**TRY IT:** All lines from the one containing "(481, 186) = (532, 292): none -> green car" through the end of the data below are to be transcribed exactly. Leave out the rest.

**EXCERPTED DATA:**
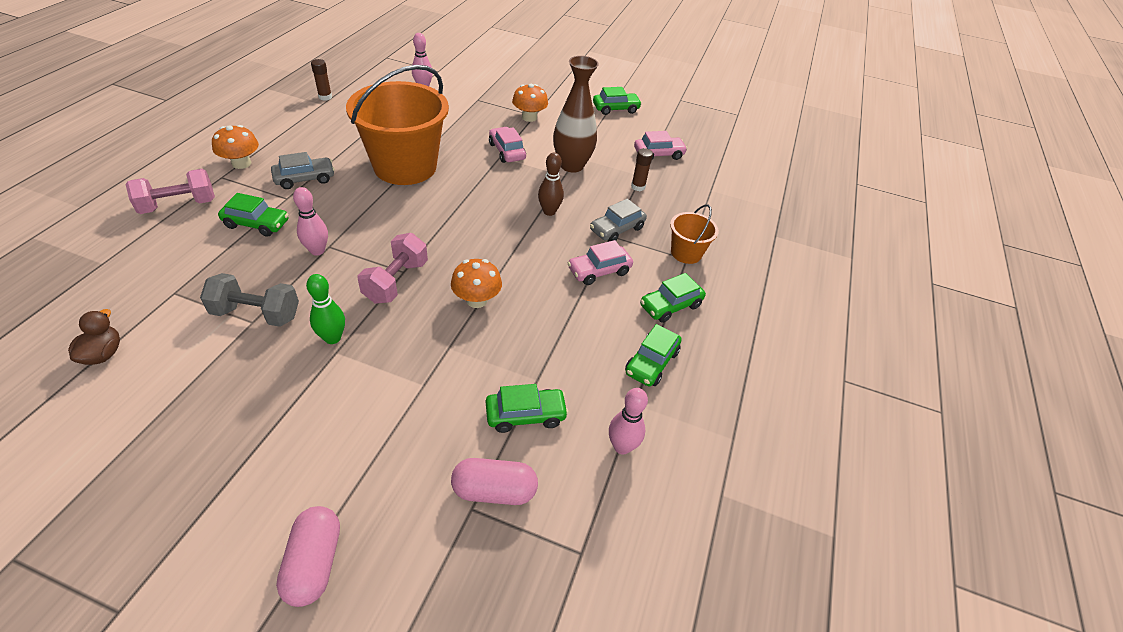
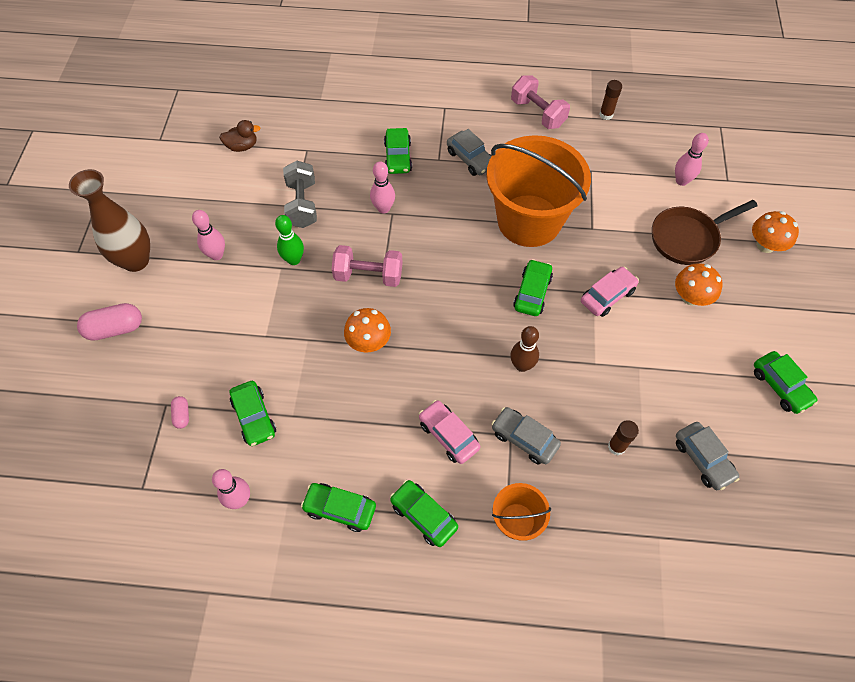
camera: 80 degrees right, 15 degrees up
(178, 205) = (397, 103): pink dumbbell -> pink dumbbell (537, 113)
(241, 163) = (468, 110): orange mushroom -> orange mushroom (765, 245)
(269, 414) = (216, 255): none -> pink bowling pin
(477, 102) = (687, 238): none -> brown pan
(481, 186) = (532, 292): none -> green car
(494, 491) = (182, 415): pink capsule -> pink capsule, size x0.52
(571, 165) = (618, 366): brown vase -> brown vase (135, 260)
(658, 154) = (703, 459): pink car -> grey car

**RESULT BELOW:**
(481, 186) = (532, 292): none -> green car
(494, 491) = (182, 415): pink capsule -> pink capsule, size x0.52
(571, 165) = (618, 366): brown vase -> brown vase (135, 260)
(658, 154) = (703, 459): pink car -> grey car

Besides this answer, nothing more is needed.